> _What is expected_
What is needed is an exact copy of the data below, pictures excluded.

[Revision comparison data]

Start of Block

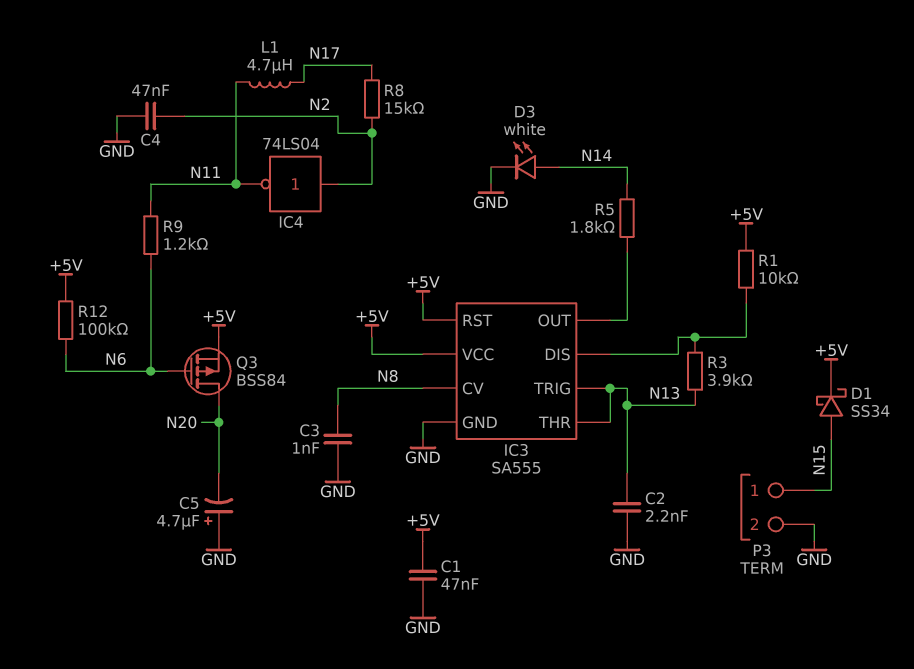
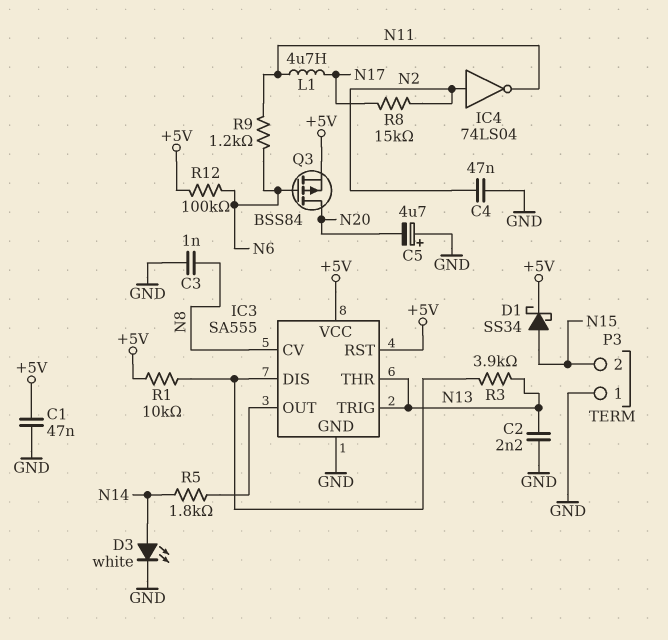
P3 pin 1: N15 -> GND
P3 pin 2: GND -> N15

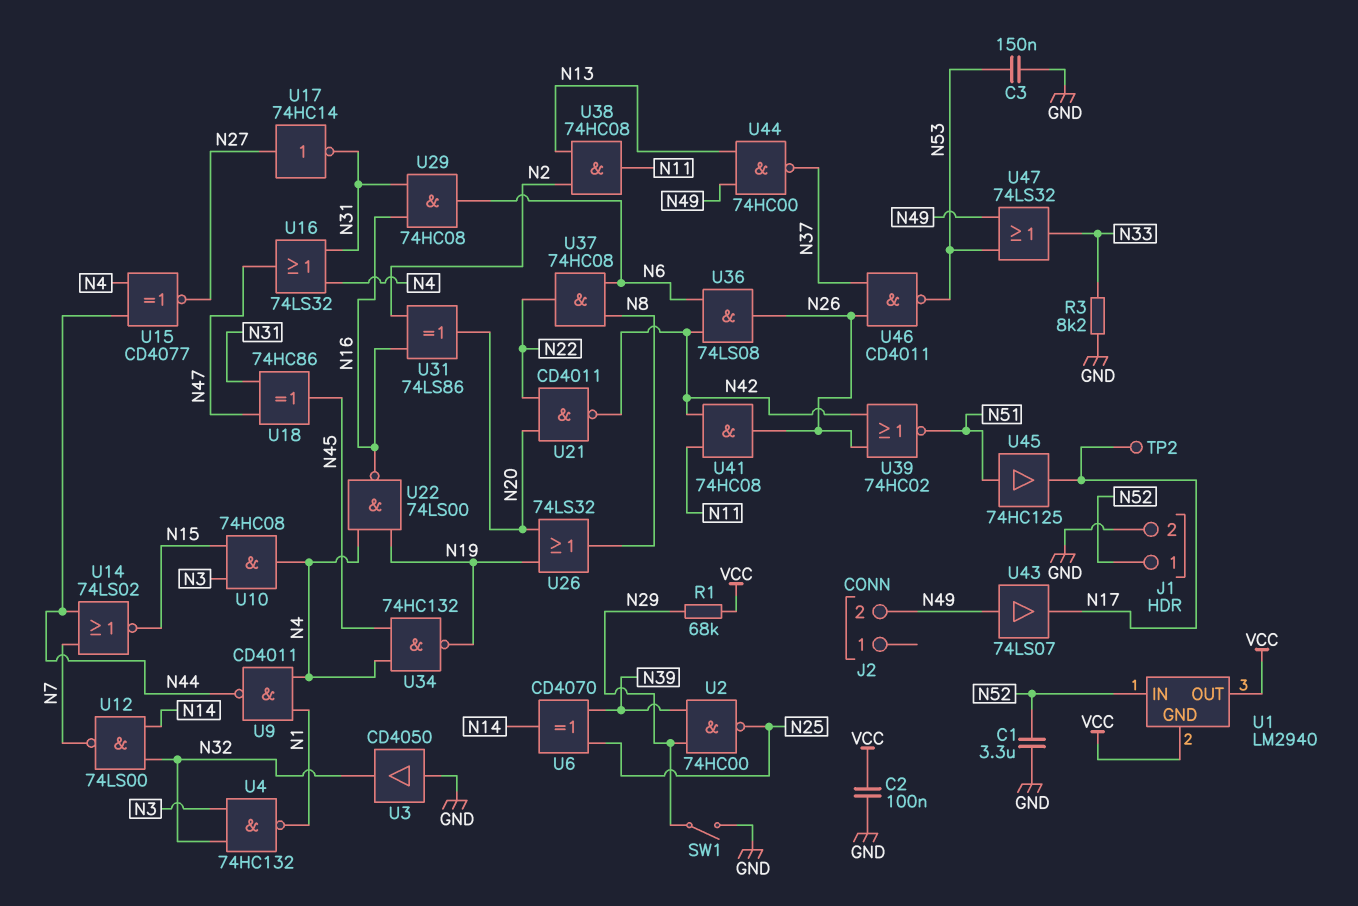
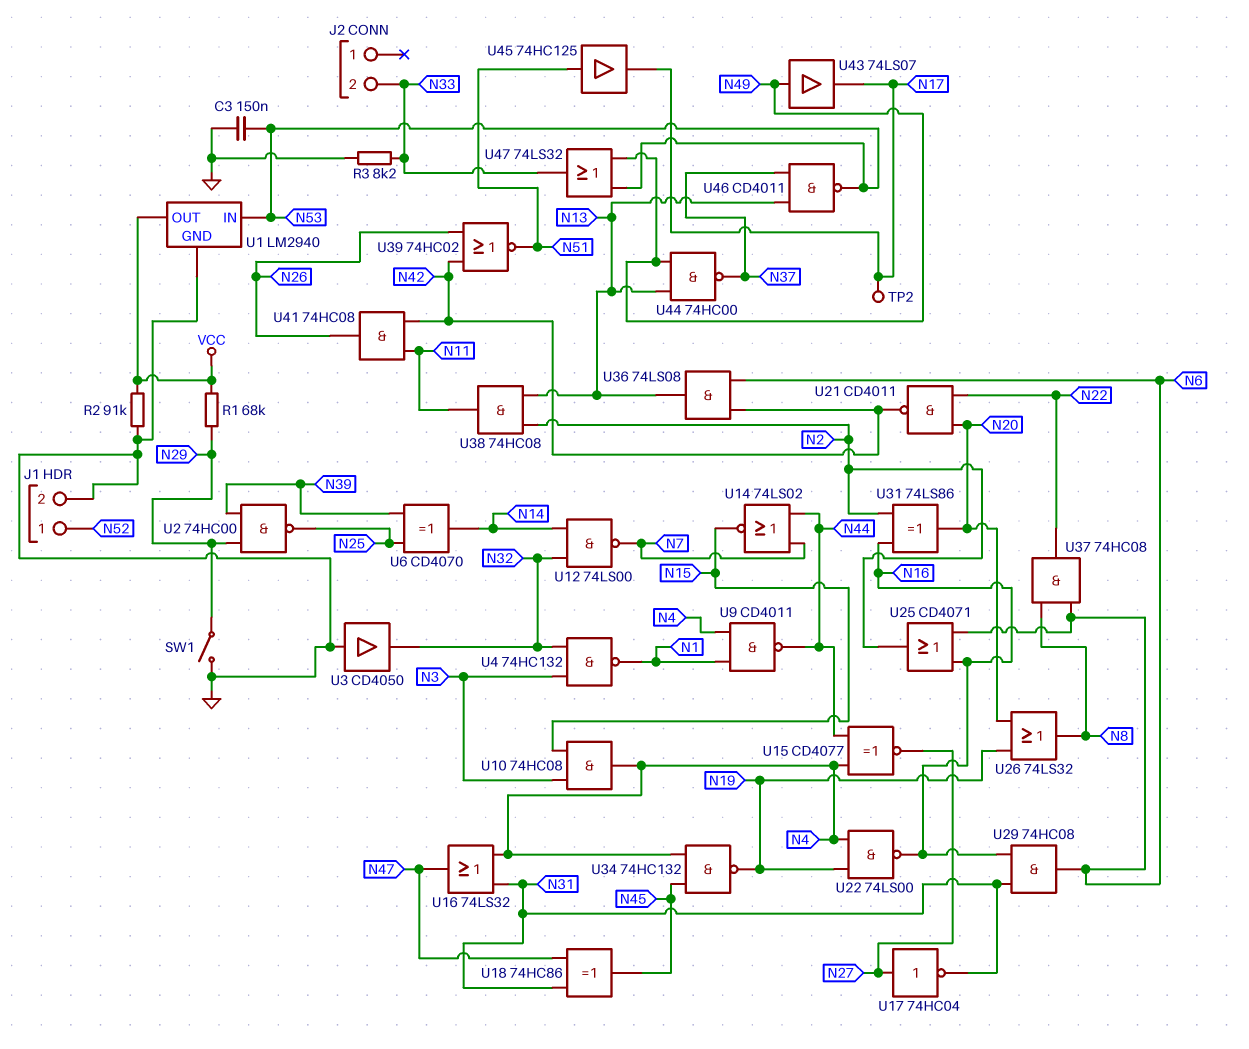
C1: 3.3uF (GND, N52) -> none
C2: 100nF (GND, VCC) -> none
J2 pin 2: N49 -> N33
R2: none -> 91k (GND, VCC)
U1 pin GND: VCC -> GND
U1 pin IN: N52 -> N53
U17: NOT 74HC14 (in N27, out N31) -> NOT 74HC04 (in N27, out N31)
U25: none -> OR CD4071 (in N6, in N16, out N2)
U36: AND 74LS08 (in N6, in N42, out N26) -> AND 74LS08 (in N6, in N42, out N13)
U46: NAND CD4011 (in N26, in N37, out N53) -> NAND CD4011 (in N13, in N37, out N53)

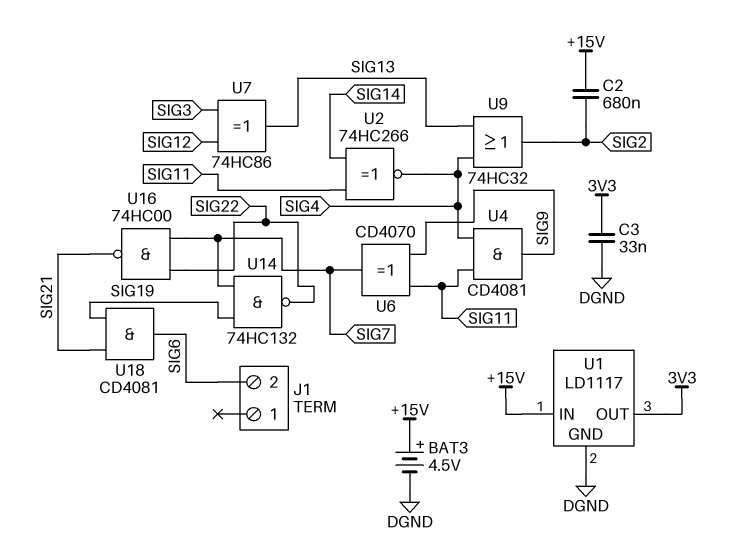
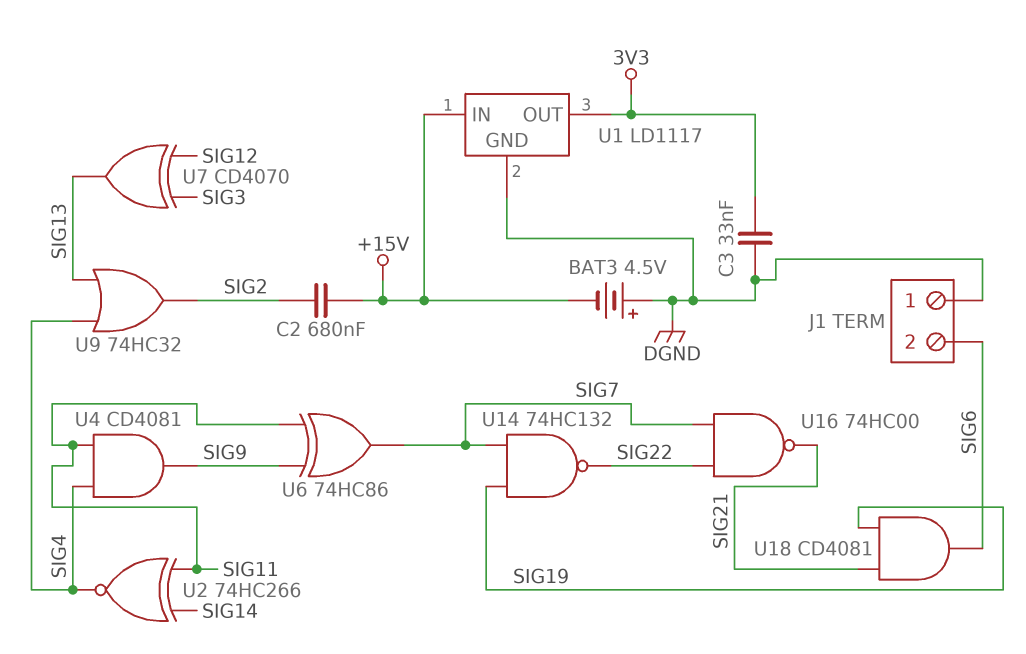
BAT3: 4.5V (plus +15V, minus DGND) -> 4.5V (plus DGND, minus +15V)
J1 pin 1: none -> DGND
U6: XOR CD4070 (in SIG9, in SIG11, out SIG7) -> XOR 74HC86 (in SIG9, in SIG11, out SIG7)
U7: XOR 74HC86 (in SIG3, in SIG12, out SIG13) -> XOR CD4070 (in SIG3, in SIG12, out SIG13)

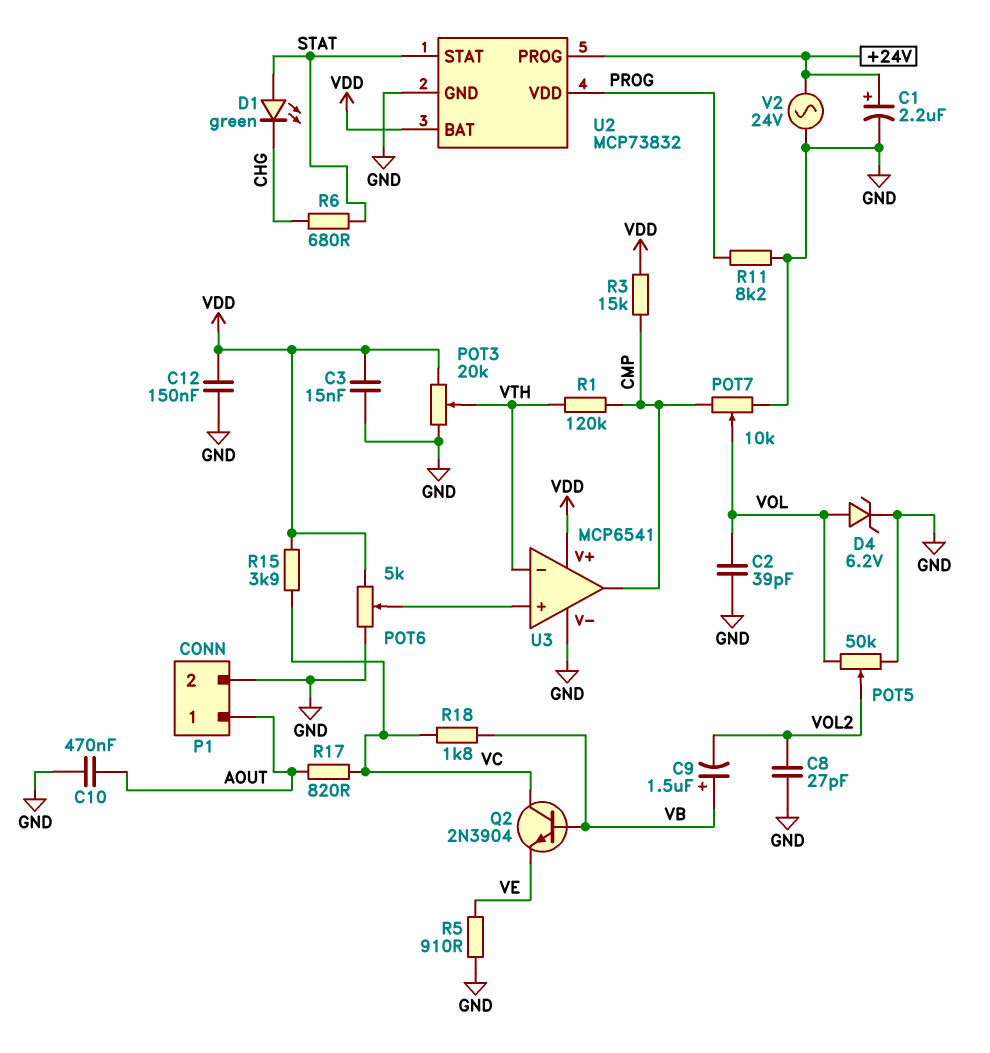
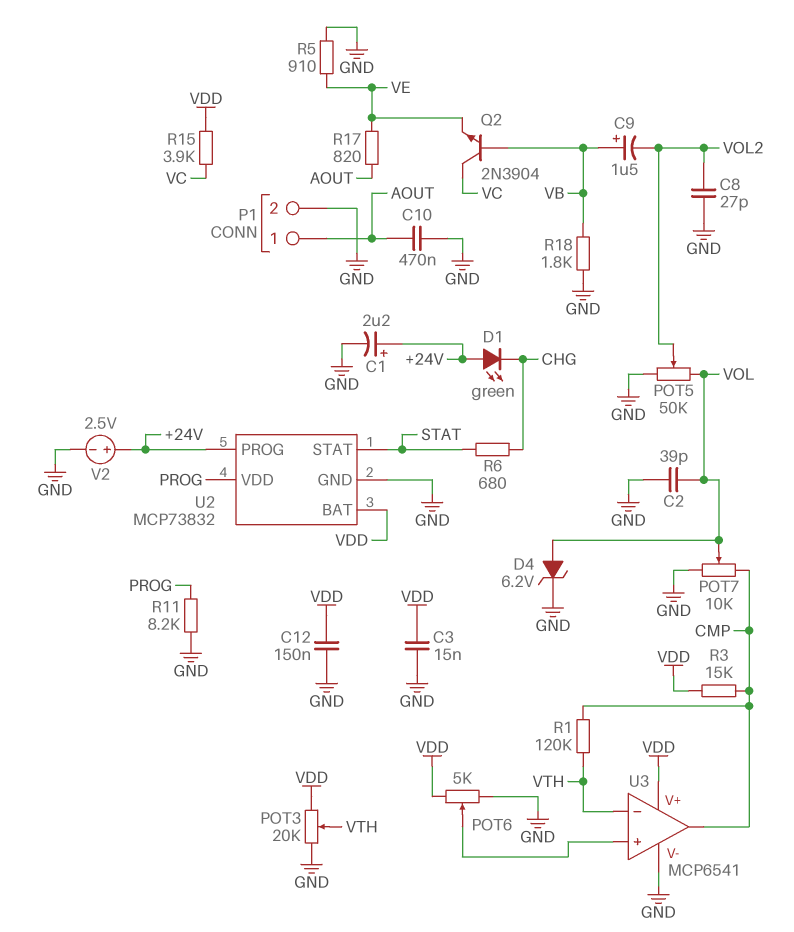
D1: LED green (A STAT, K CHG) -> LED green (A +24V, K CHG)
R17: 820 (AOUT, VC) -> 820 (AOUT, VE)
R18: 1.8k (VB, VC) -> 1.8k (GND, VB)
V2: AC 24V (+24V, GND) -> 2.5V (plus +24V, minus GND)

End of Block

> _Result for this exercise_
P3 pin 1: N15 -> GND
P3 pin 2: GND -> N15

C1: 3.3uF (GND, N52) -> none
C2: 100nF (GND, VCC) -> none
J2 pin 2: N49 -> N33
R2: none -> 91k (GND, VCC)
U1 pin GND: VCC -> GND
U1 pin IN: N52 -> N53
U17: NOT 74HC14 (in N27, out N31) -> NOT 74HC04 (in N27, out N31)
U25: none -> OR CD4071 (in N6, in N16, out N2)
U36: AND 74LS08 (in N6, in N42, out N26) -> AND 74LS08 (in N6, in N42, out N13)
U46: NAND CD4011 (in N26, in N37, out N53) -> NAND CD4011 (in N13, in N37, out N53)

BAT3: 4.5V (plus +15V, minus DGND) -> 4.5V (plus DGND, minus +15V)
J1 pin 1: none -> DGND
U6: XOR CD4070 (in SIG9, in SIG11, out SIG7) -> XOR 74HC86 (in SIG9, in SIG11, out SIG7)
U7: XOR 74HC86 (in SIG3, in SIG12, out SIG13) -> XOR CD4070 (in SIG3, in SIG12, out SIG13)

D1: LED green (A STAT, K CHG) -> LED green (A +24V, K CHG)
R17: 820 (AOUT, VC) -> 820 (AOUT, VE)
R18: 1.8k (VB, VC) -> 1.8k (GND, VB)
V2: AC 24V (+24V, GND) -> 2.5V (plus +24V, minus GND)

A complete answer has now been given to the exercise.